Excerpts from a dataset:
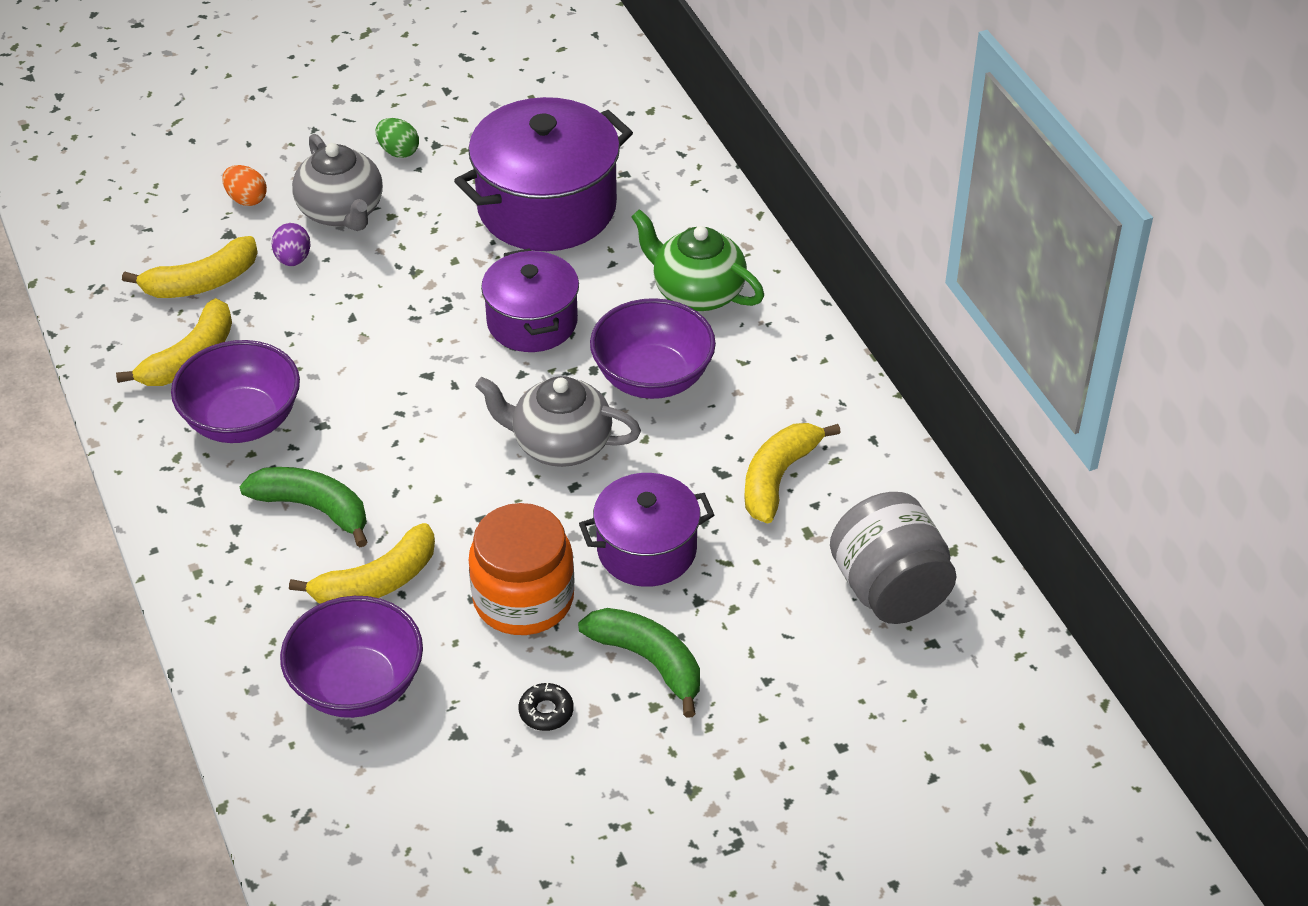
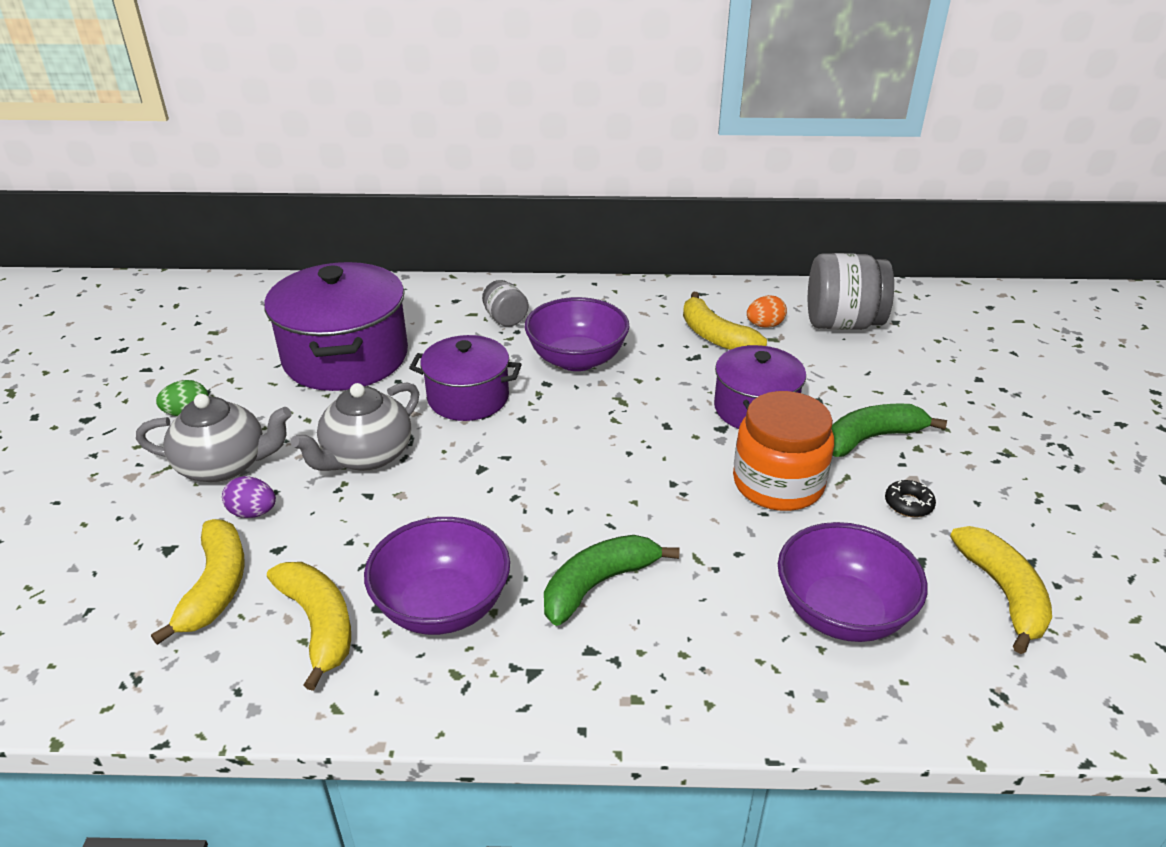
camera: 65 degrees left, 10 degrees down
(246, 199) = (133, 523): orange egg -> orange egg (764, 325)
(376, 582) = (716, 565): yellow banana -> yellow banana (1003, 593)
(560, 444) = (616, 420): grey teapot -> grey teapot (366, 456)
(697, 292) = (505, 319): green teapot -> grey jar

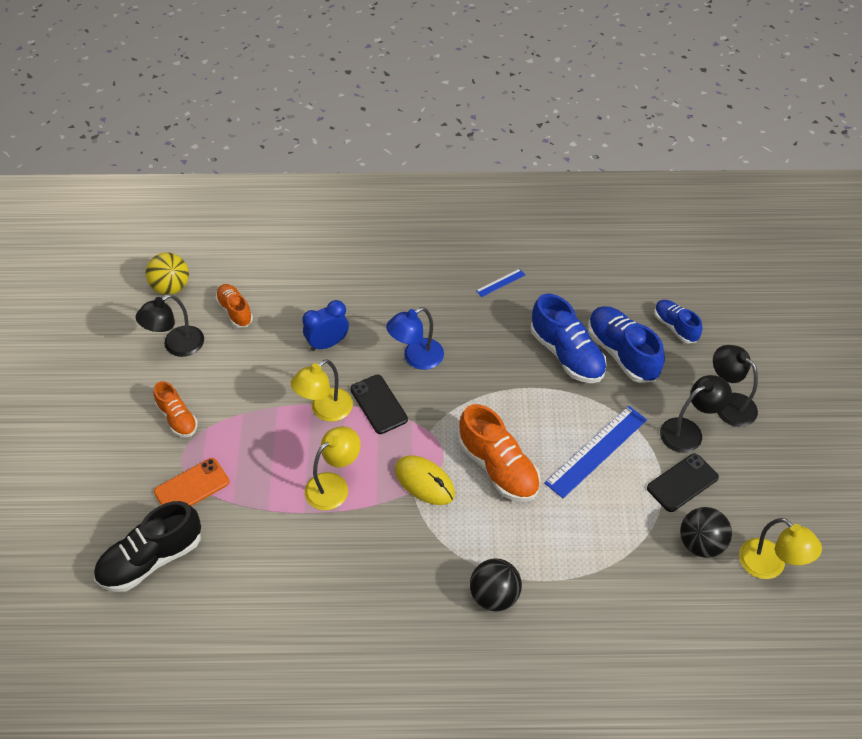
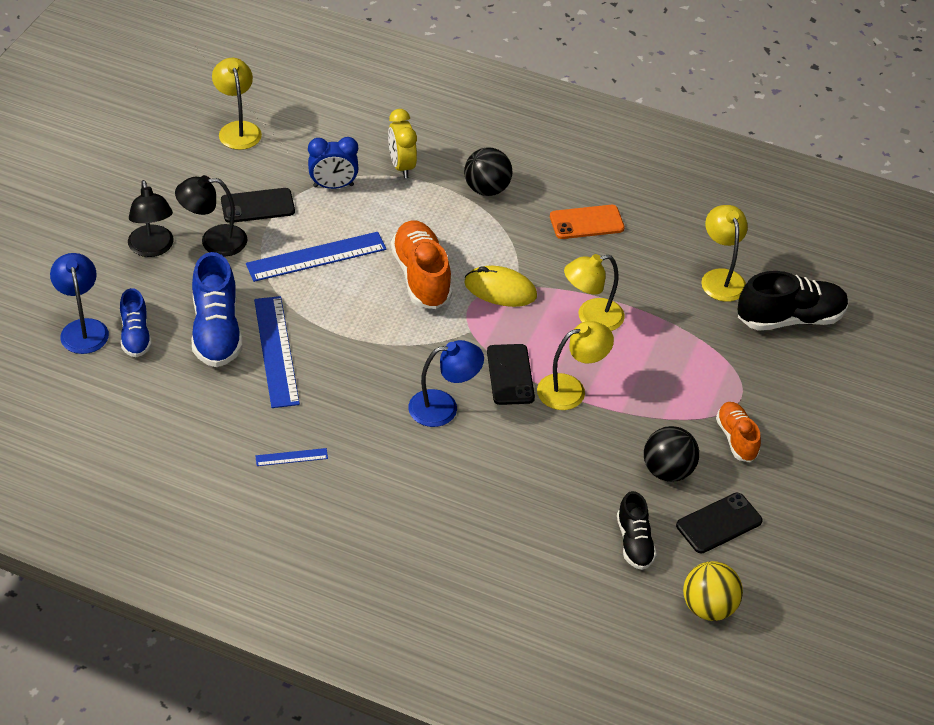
camera: 160 degrees left, 5 degrees down
(176, 346) = (719, 523): black lamp -> black phone
(192, 487) = (736, 366): orange phone -> orange phone (586, 222)
(228, 581) = (720, 278): none -> yellow lamp
(235, 311) = (634, 542): orange shoe -> black shoe
(327, 343) = (537, 460): blue clock -> blue clock (333, 186)
(424, 482) = (500, 290): yellow mouse -> yellow mouse turned 45 degrees counterclockwise
(567, 354) = (276, 351): blue shoe -> blue ruler
(590, 589) = (401, 166): none -> yellow clock
(700, 543) = (282, 161): black ball -> black ball (667, 471)
(716, 317) = (83, 328): none -> blue lamp

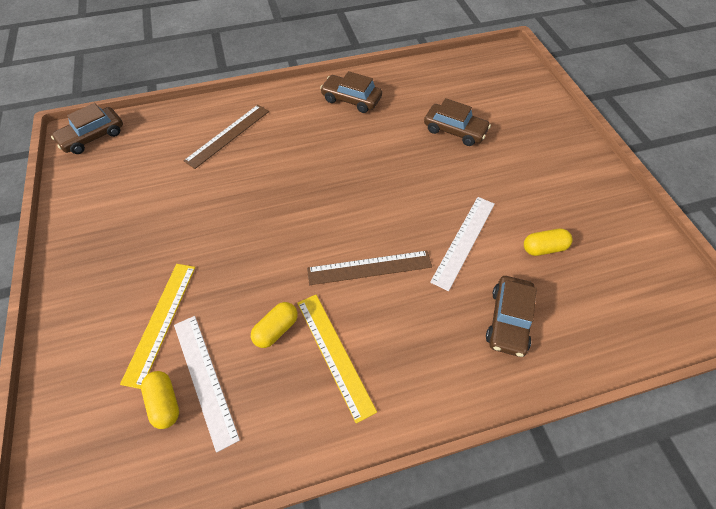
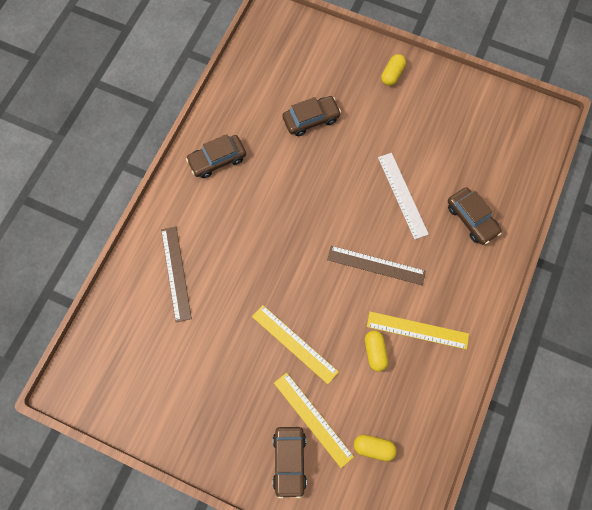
camera: 50 degrees left, 15 degrees up
(93, 137) = (83, 375): brown car -> brown car (289, 461)
(204, 379) = (375, 415): white ruler -> none
(229, 255) = (294, 344): none -> yellow ruler
(369, 268) = (376, 265): brown ruler -> brown ruler turned 75 degrees clockwise
(543, 248) = (444, 156): yellow capsule -> yellow capsule (392, 74)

Assignment. Using the entries above, reproduce word for word only the lines from the one that contains "(246, 199) = (133, 523): orange" to the one that contains "(369, 268) = (376, 265): brown", both ends included, and drop every picture.

Result of this exercise.
(246, 199) = (133, 523): orange egg -> orange egg (764, 325)
(376, 582) = (716, 565): yellow banana -> yellow banana (1003, 593)
(560, 444) = (616, 420): grey teapot -> grey teapot (366, 456)
(697, 292) = (505, 319): green teapot -> grey jar

camera: 160 degrees left, 5 degrees down
(176, 346) = (719, 523): black lamp -> black phone
(192, 487) = (736, 366): orange phone -> orange phone (586, 222)
(228, 581) = (720, 278): none -> yellow lamp
(235, 311) = (634, 542): orange shoe -> black shoe
(327, 343) = (537, 460): blue clock -> blue clock (333, 186)
(424, 482) = (500, 290): yellow mouse -> yellow mouse turned 45 degrees counterclockwise
(567, 354) = (276, 351): blue shoe -> blue ruler
(590, 589) = (401, 166): none -> yellow clock
(700, 543) = (282, 161): black ball -> black ball (667, 471)
(716, 317) = (83, 328): none -> blue lamp

camera: 50 degrees left, 15 degrees up
(93, 137) = (83, 375): brown car -> brown car (289, 461)
(204, 379) = (375, 415): white ruler -> none
(229, 255) = (294, 344): none -> yellow ruler
(369, 268) = (376, 265): brown ruler -> brown ruler turned 75 degrees clockwise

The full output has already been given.